* Exercise requirements *
Show each line of the listing in which the word "none" occurs.

* Listed records *
.....
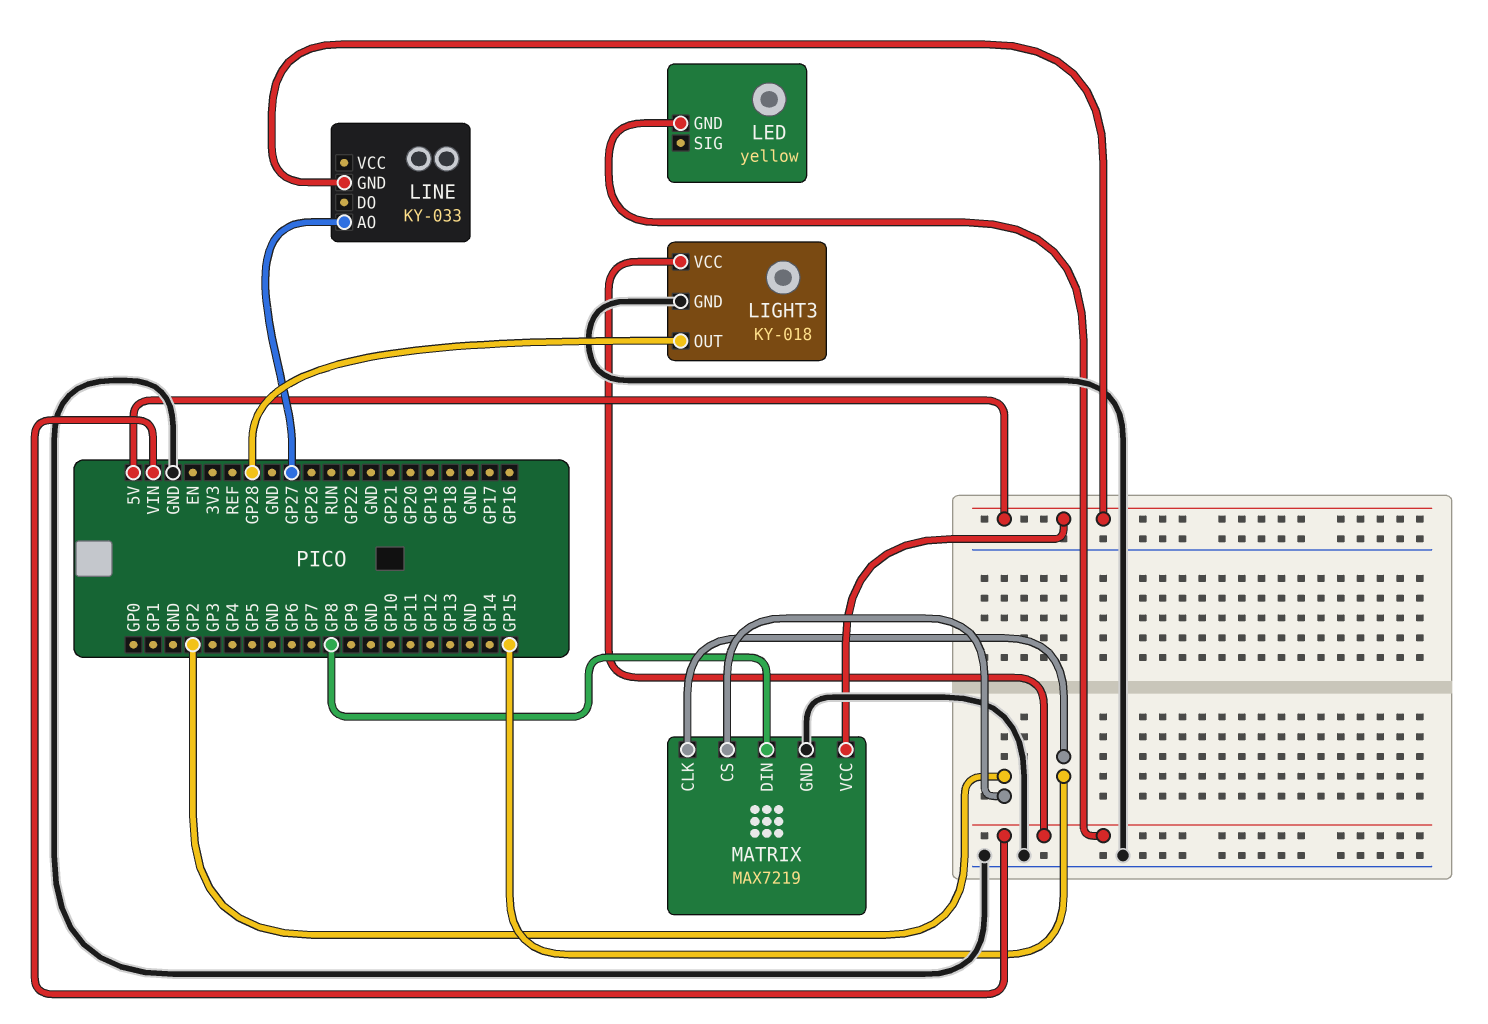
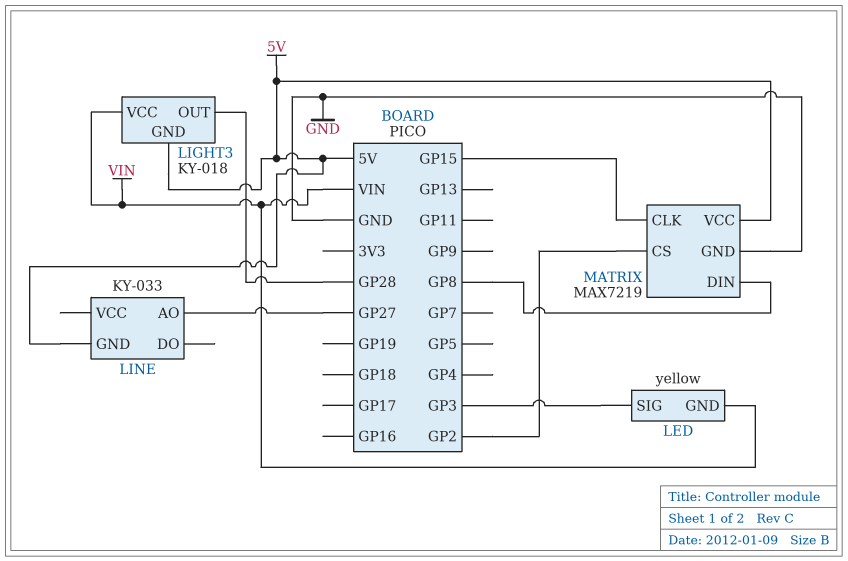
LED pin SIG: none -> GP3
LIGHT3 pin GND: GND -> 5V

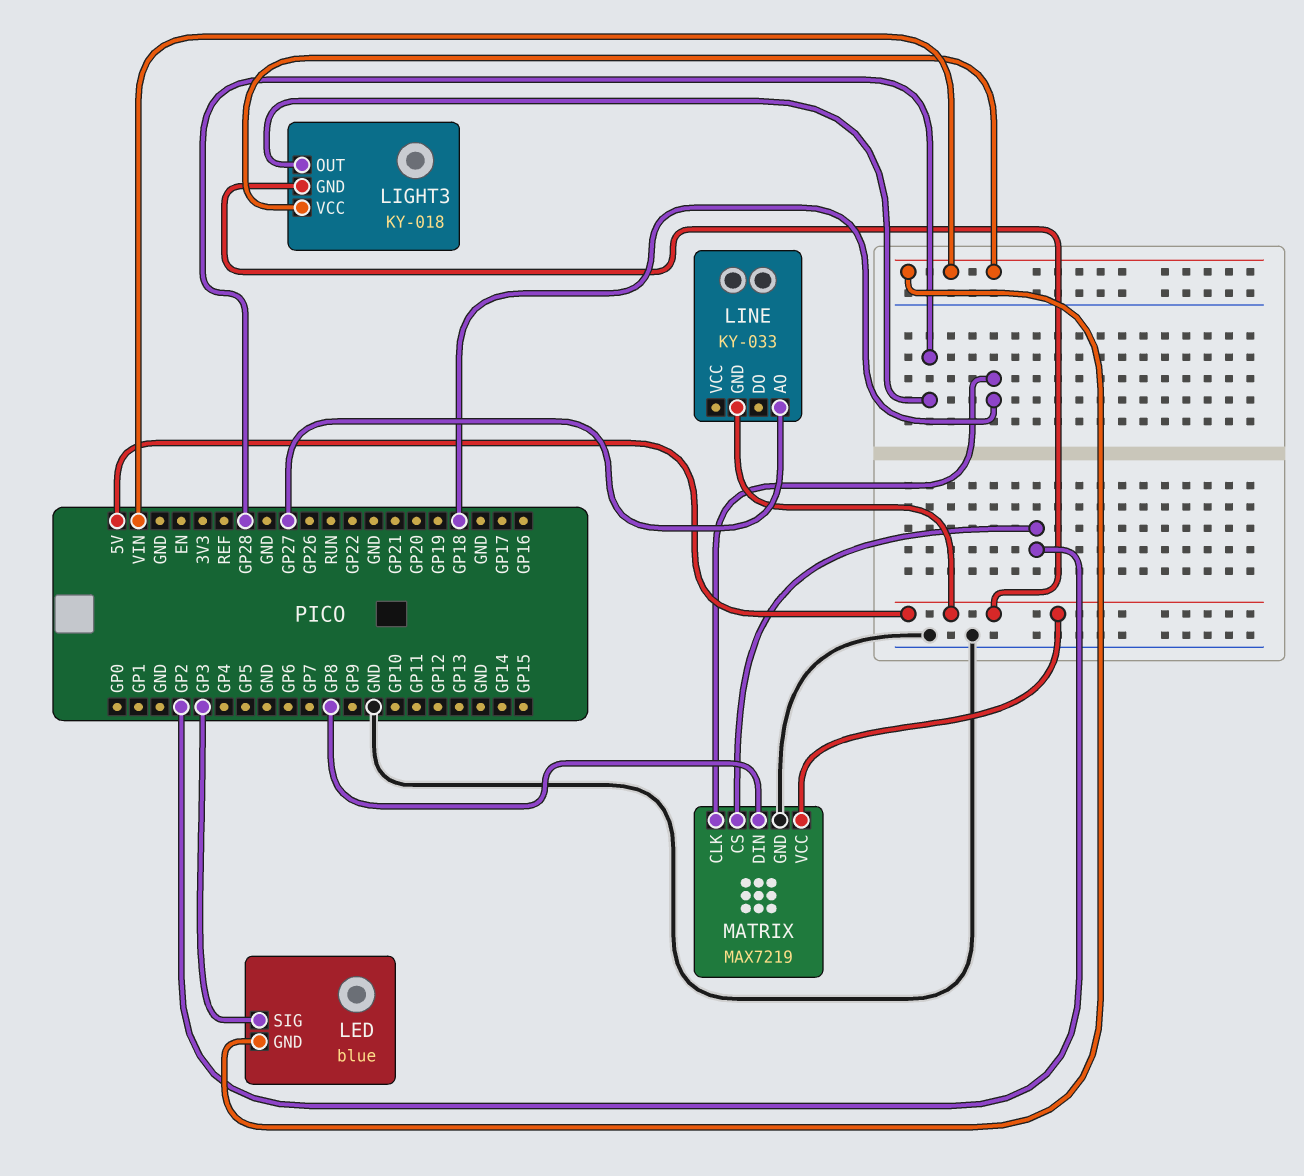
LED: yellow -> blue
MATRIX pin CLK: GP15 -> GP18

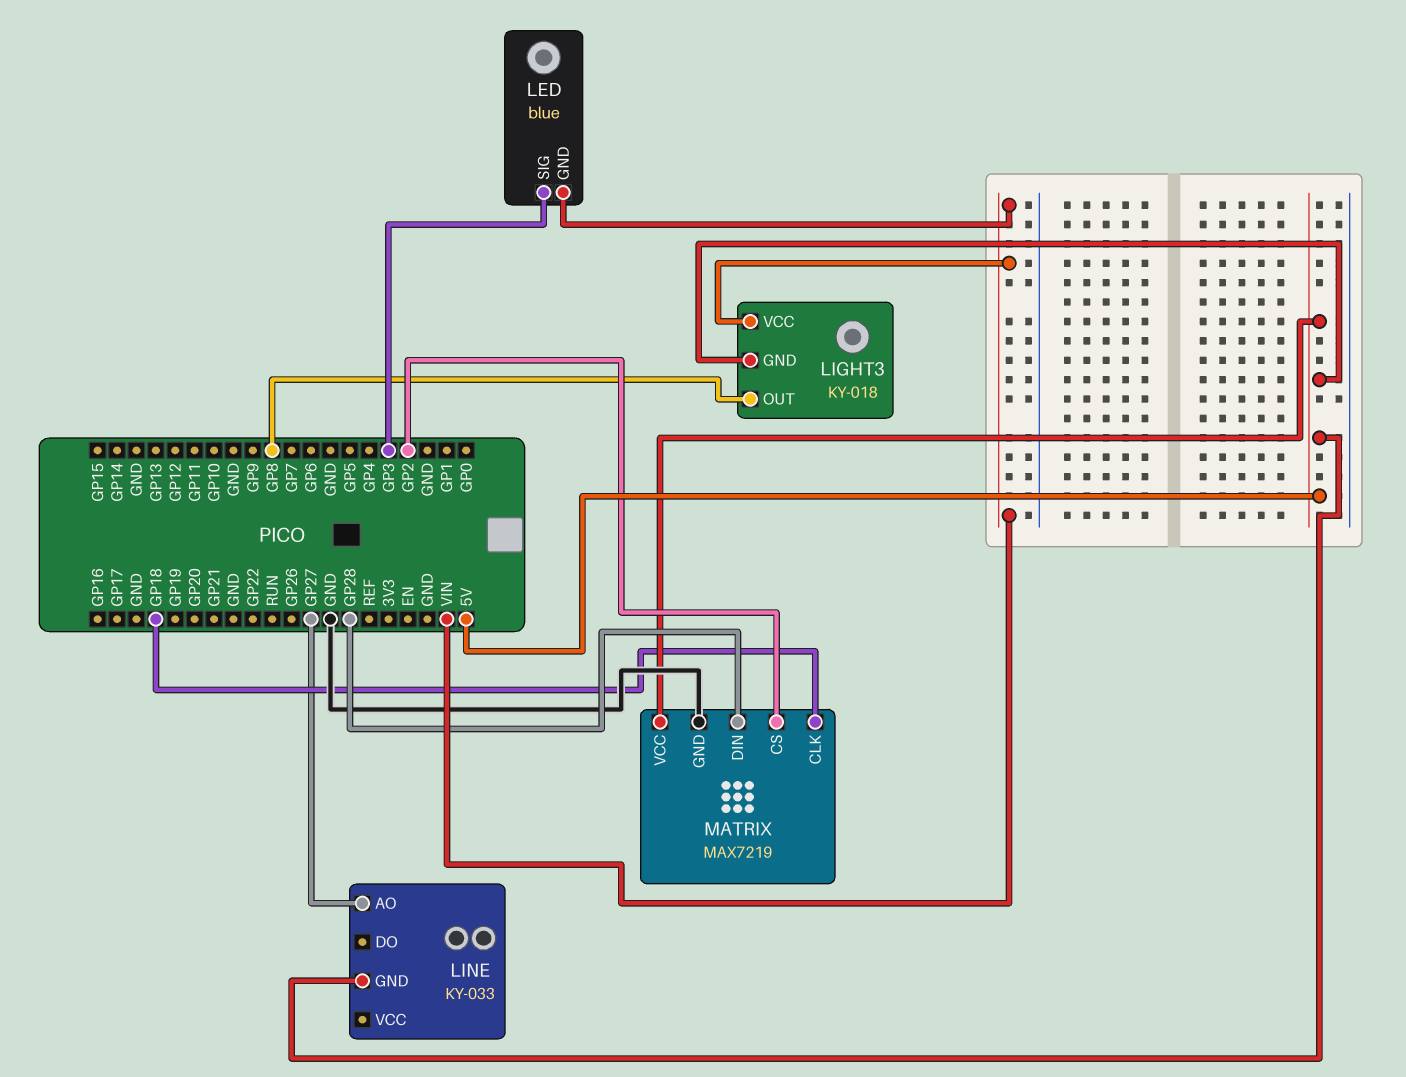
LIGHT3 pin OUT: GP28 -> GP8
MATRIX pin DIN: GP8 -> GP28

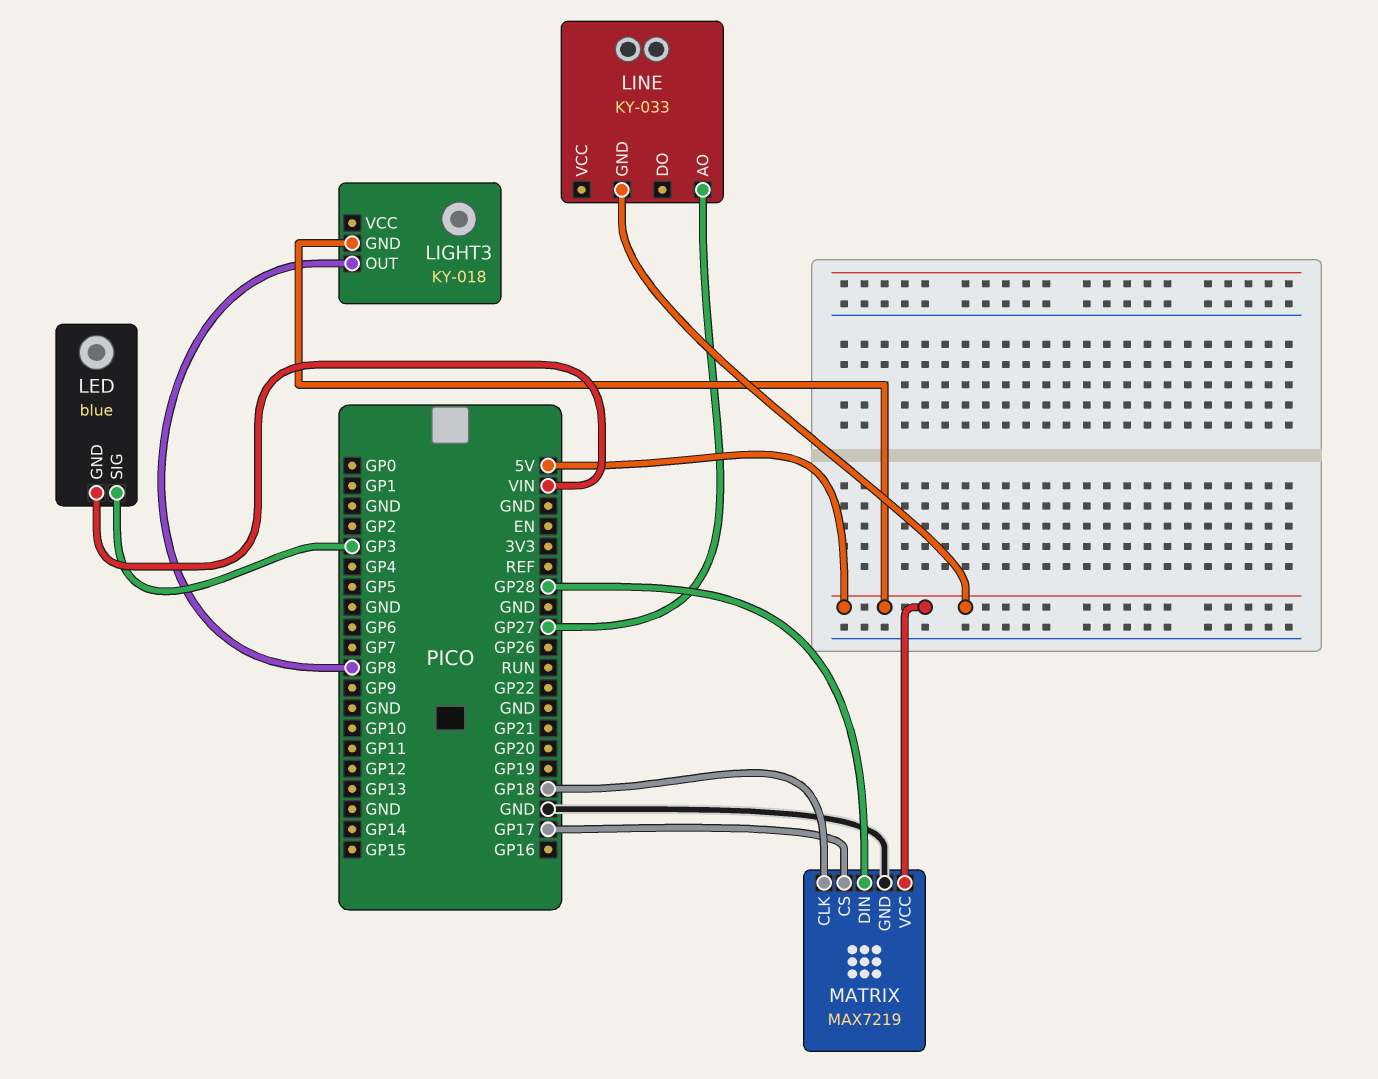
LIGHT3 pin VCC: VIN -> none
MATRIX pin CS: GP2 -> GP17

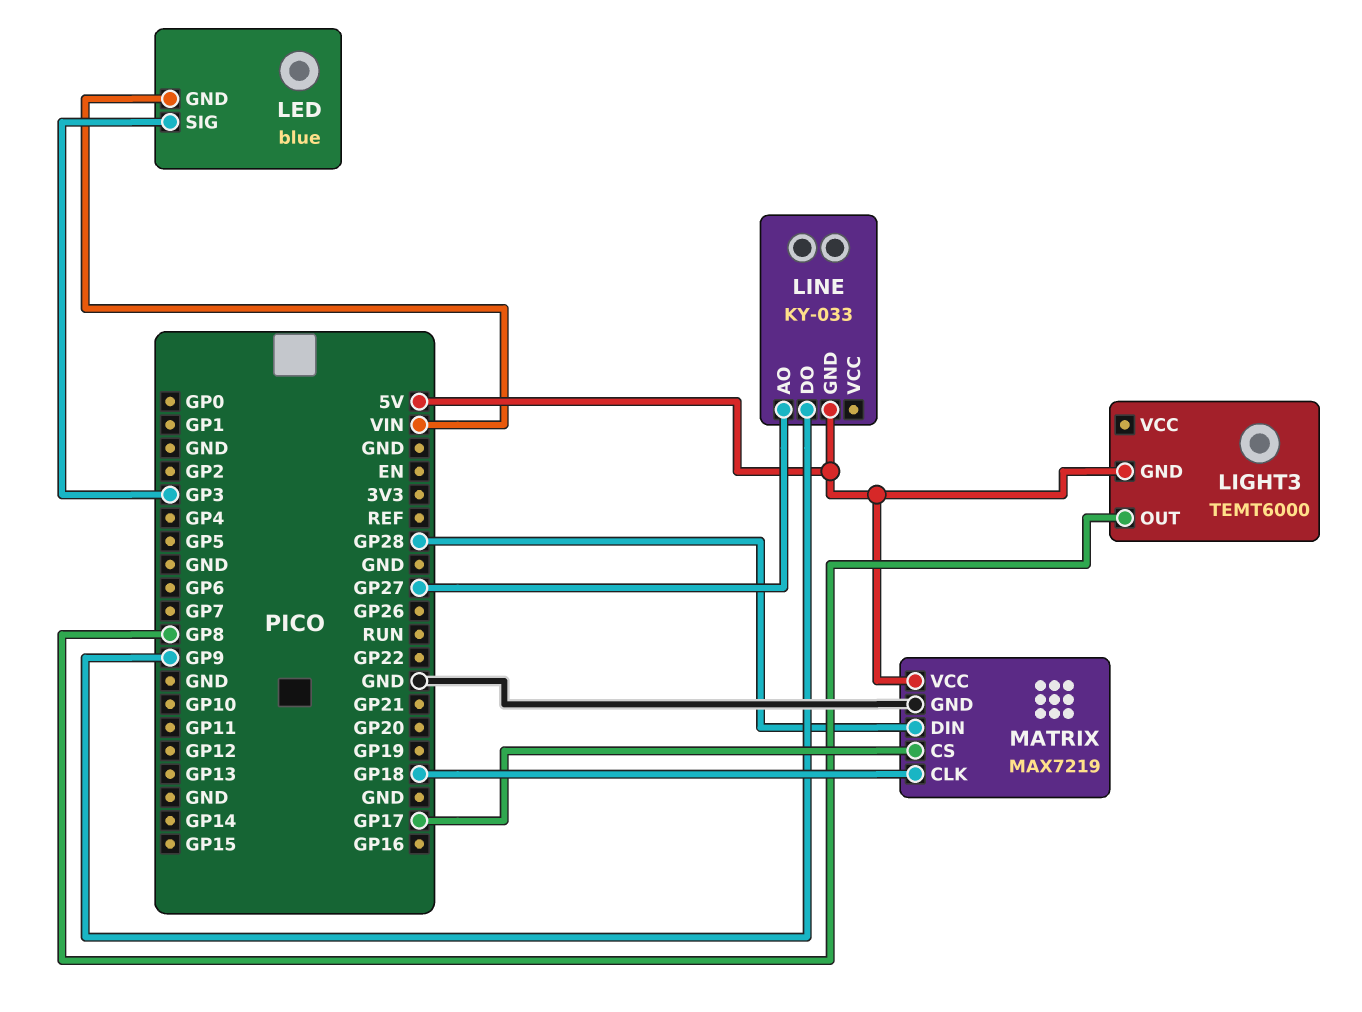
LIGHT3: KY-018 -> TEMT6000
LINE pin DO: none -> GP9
.....
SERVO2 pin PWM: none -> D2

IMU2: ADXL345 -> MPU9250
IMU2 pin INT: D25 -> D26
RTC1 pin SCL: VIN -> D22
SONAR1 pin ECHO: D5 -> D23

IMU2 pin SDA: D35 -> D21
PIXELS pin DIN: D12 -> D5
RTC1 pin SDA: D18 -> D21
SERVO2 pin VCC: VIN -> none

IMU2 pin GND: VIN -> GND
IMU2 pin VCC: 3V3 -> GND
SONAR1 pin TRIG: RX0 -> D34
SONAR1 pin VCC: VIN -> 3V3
.....
* Written reply *
LED pin SIG: none -> GP3
LIGHT3 pin VCC: VIN -> none
LINE pin DO: none -> GP9
SERVO2 pin PWM: none -> D2
SERVO2 pin VCC: VIN -> none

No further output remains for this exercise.